= Instructions for the task =
Find every line in the data that contains the word "minus". Return each of those lines.

---- Input

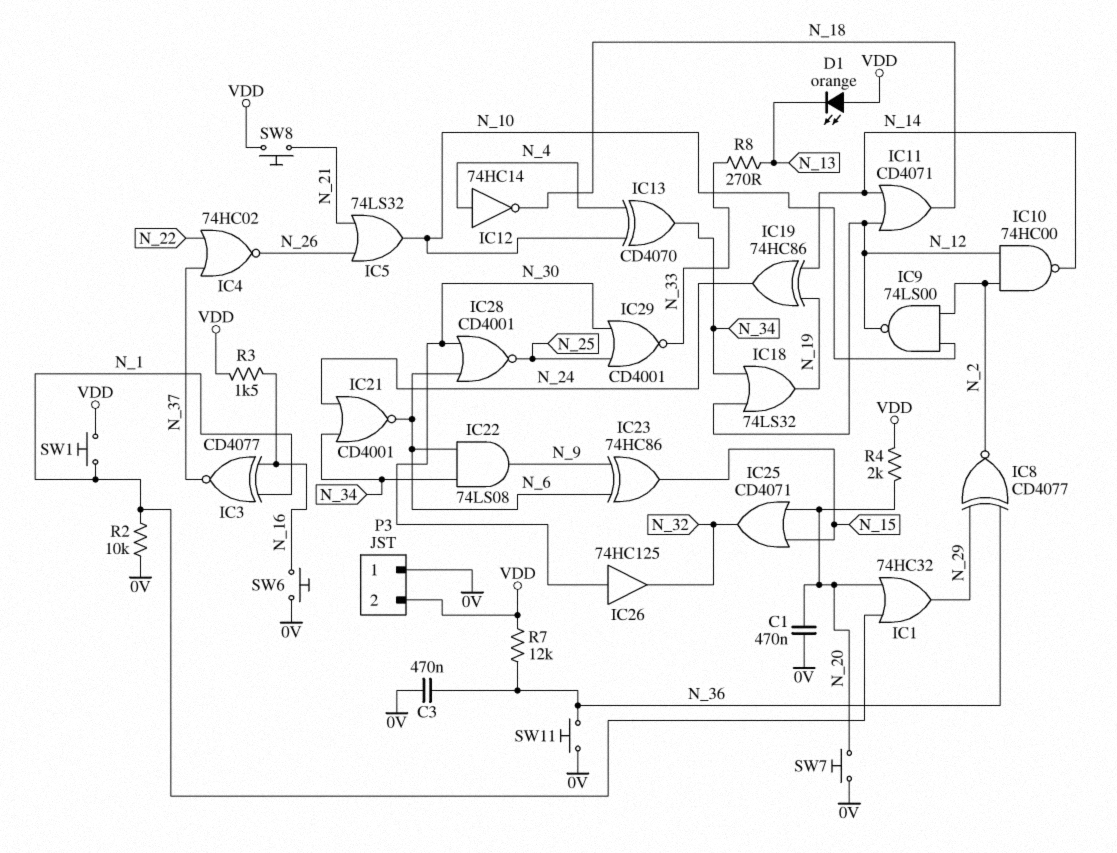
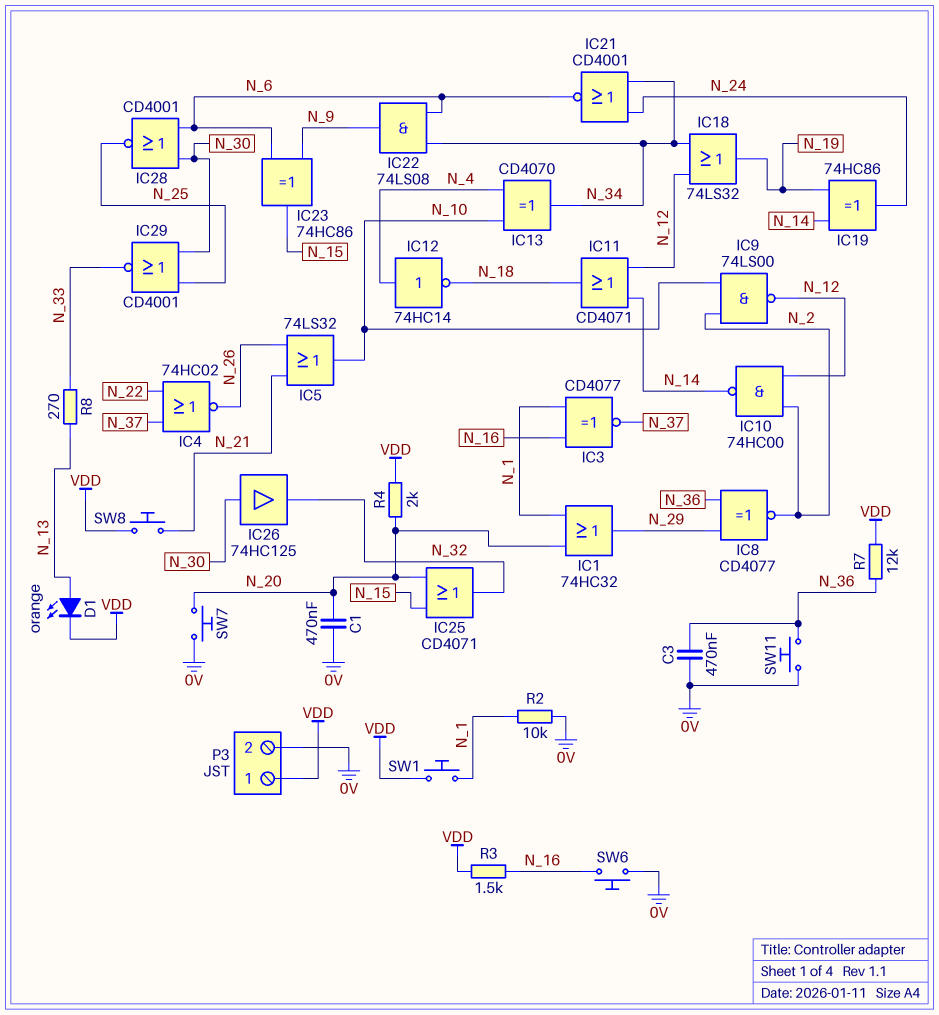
D1: LED orange (A VDD, K N_13) -> LED orange (A N_13, K VDD)
P3 pin 1: 0V -> VDD
P3 pin 2: VDD -> 0V

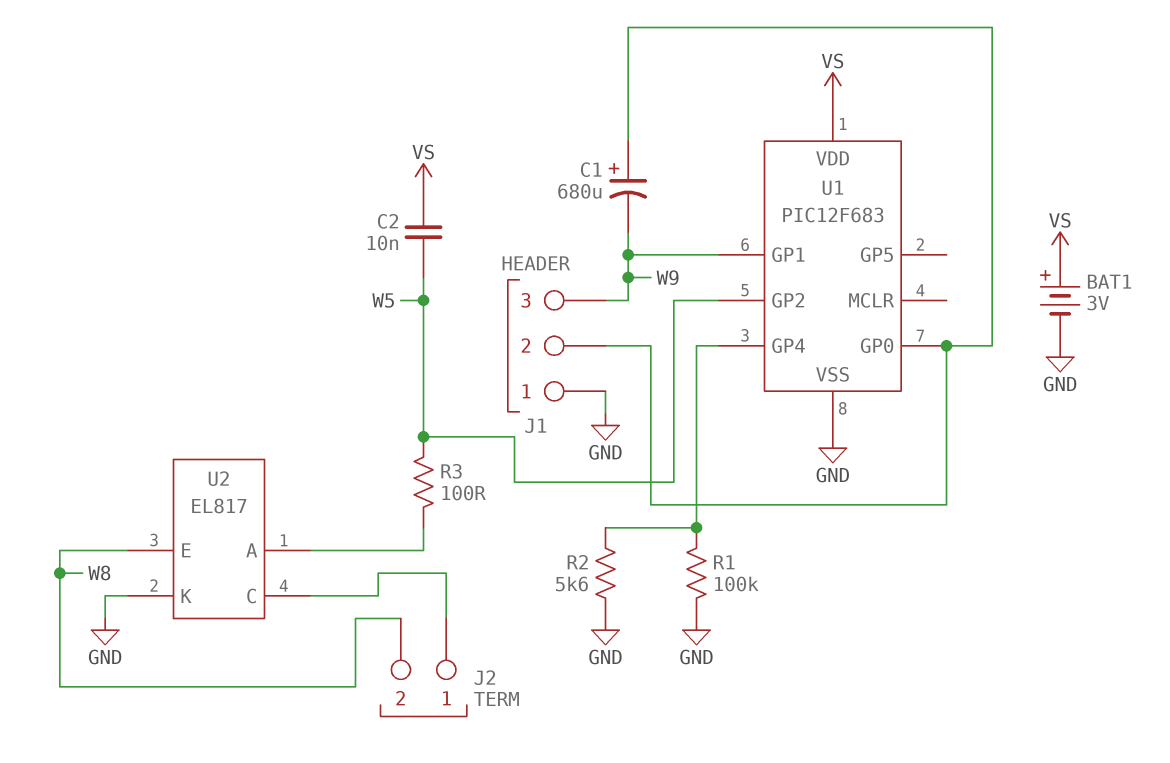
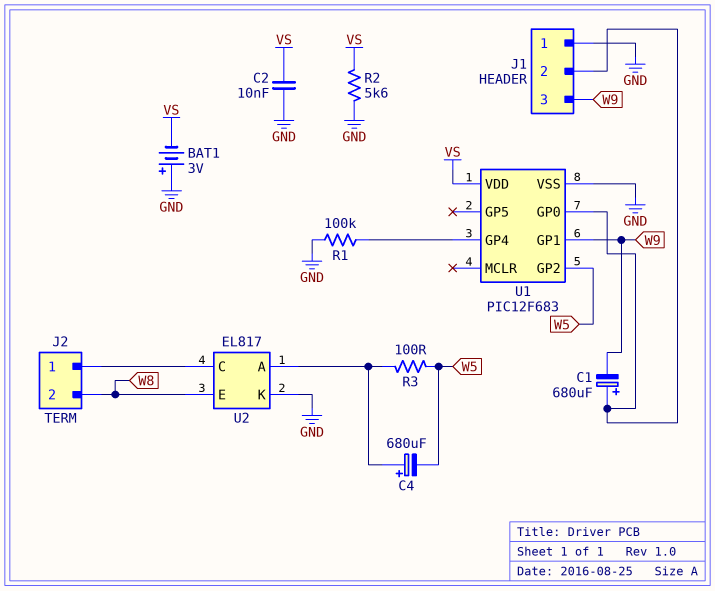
BAT1: 3V (plus VS, minus GND) -> 3V (plus GND, minus VS)
C2: 10nF (VS, W5) -> 10nF (GND, VS)
C4: none -> 680uF (plus U2/A, minus W5)
R2: 5.6k (GND, U1/GP4) -> 5.6k (GND, VS)

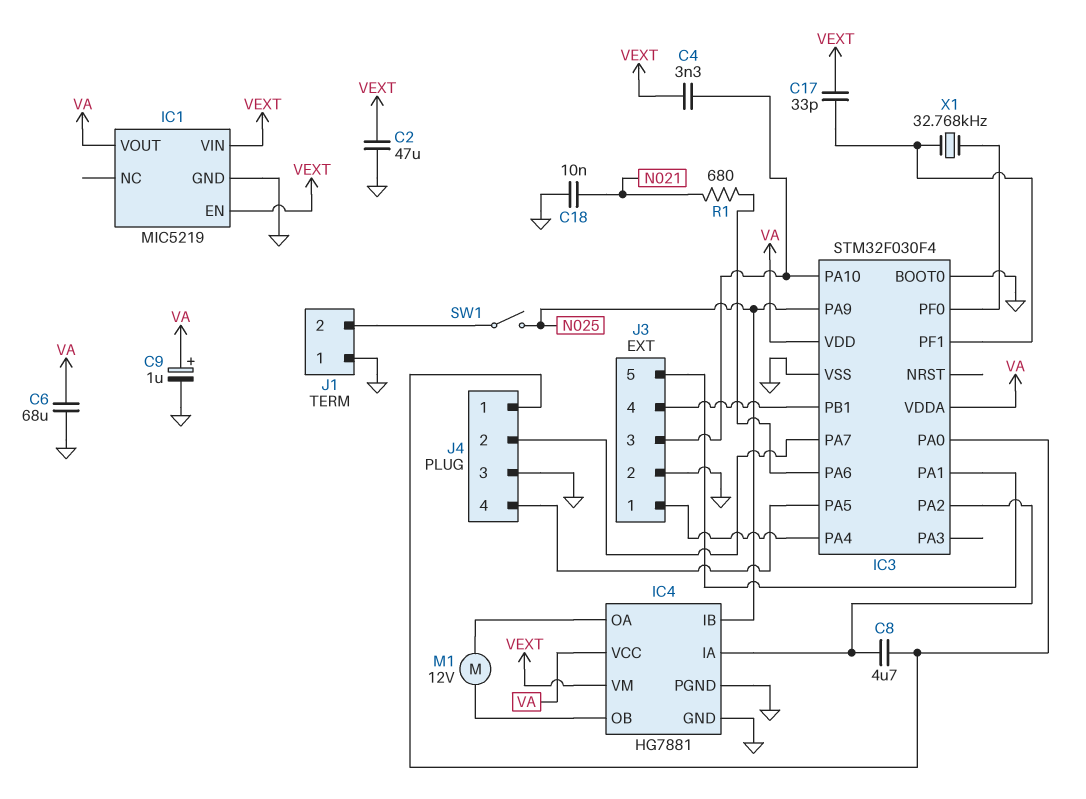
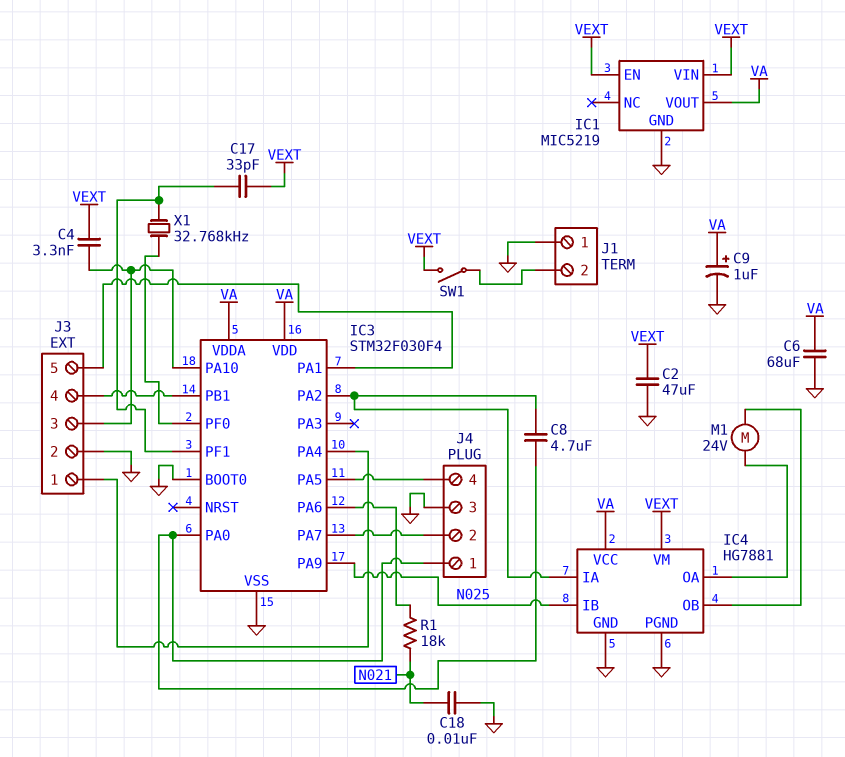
M1: motor 12V (IC4/OA, IC4/OB) -> motor 24V (IC4/OA, IC4/OB)
R1: 680 (IC3/PA6, N021) -> 18k (IC3/PA6, N021)
SW1: switch (J1/2, N025) -> switch (J1/2, VEXT)

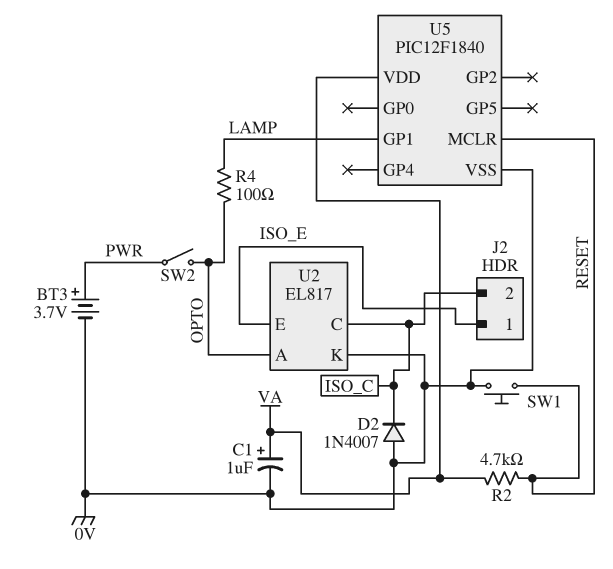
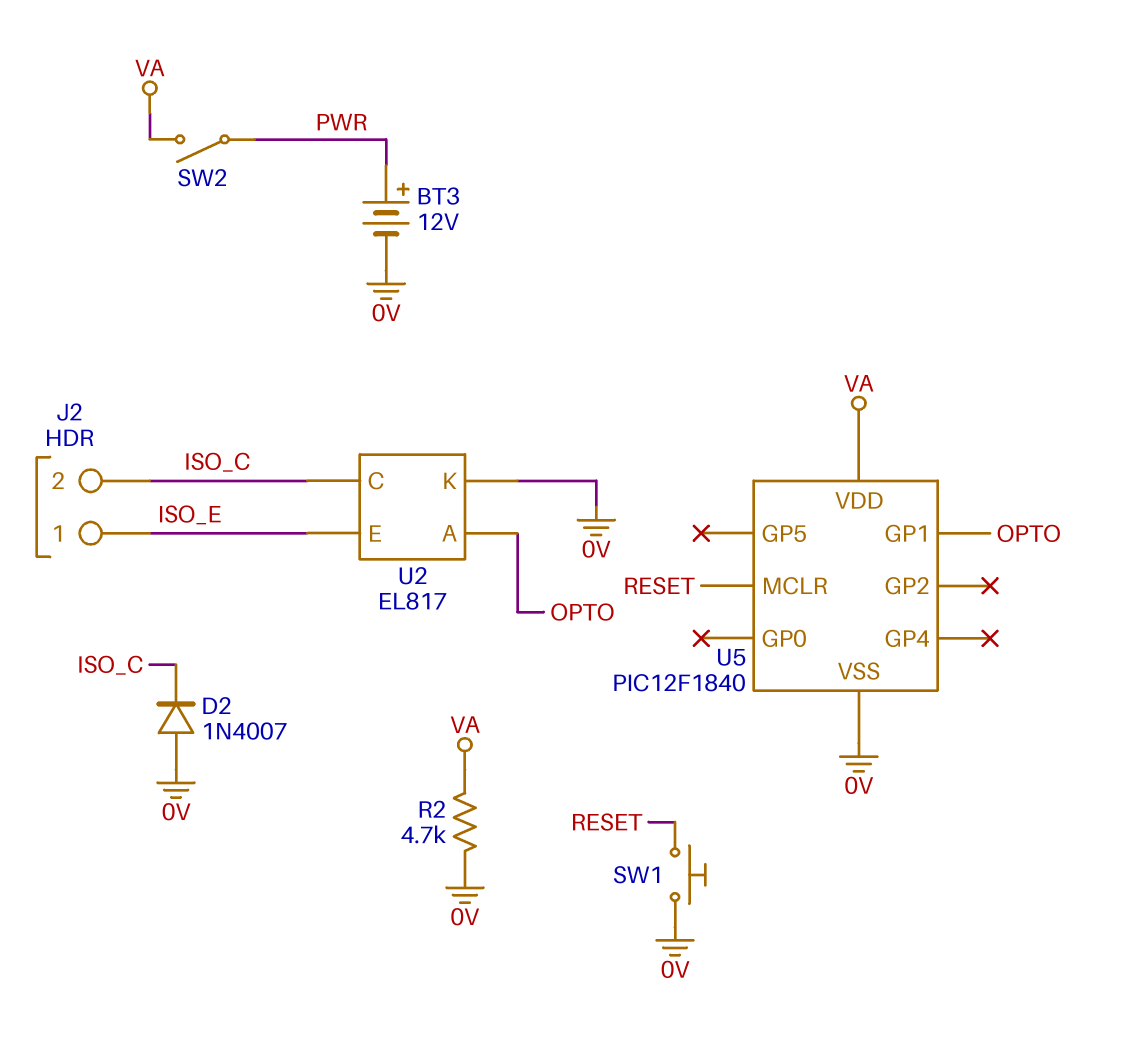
BT3: 3.7V (plus PWR, minus 0V) -> 12V (plus PWR, minus 0V)
C1: 1uF (plus VA, minus 0V) -> none
R2: 4.7k (RESET, VA) -> 4.7k (0V, VA)
R4: 100 (LAMP, OPTO) -> none
SW2: switch (OPTO, PWR) -> switch (PWR, VA)
U5 pin GP1: LAMP -> OPTO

--------

= Output below =
BAT1: 3V (plus VS, minus GND) -> 3V (plus GND, minus VS)
C4: none -> 680uF (plus U2/A, minus W5)
BT3: 3.7V (plus PWR, minus 0V) -> 12V (plus PWR, minus 0V)
C1: 1uF (plus VA, minus 0V) -> none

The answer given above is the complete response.